#### AIM OF THE EXERCISE:
The required output is the lines below from the line containing "(121, 234) = (377, 444): red" to the line containing "(356, 230) = (578, 314): red", inclusive, retyped exactly. No other lines belong in it.

#### WORKING DATA:
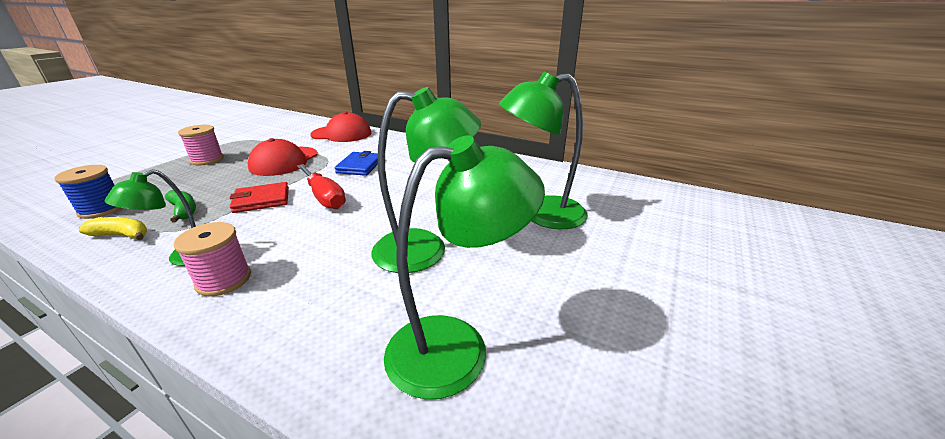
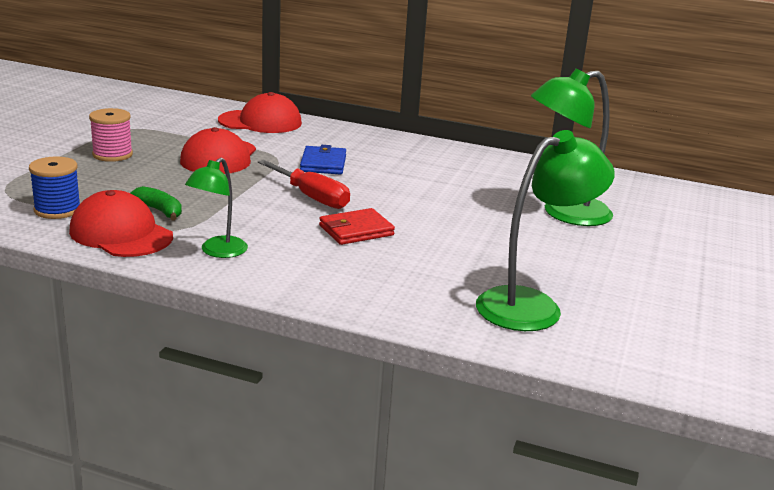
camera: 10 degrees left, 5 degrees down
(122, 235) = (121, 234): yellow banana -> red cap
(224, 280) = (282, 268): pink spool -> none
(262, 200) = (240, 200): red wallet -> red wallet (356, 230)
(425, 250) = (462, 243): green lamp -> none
==
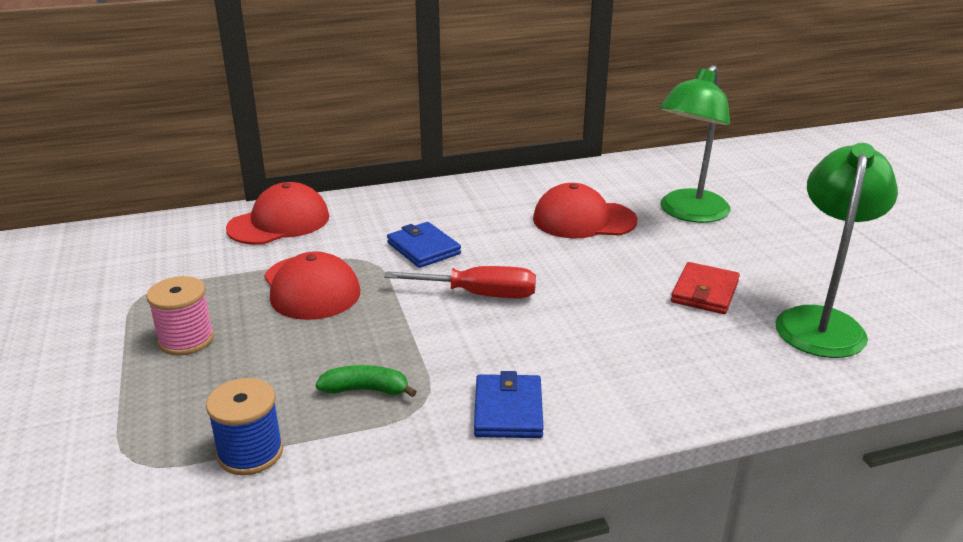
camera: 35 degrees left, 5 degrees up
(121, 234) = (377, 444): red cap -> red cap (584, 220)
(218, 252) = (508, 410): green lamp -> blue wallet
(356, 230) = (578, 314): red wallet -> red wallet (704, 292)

#### SOLVED EXERCISE:
(121, 234) = (377, 444): red cap -> red cap (584, 220)
(218, 252) = (508, 410): green lamp -> blue wallet
(356, 230) = (578, 314): red wallet -> red wallet (704, 292)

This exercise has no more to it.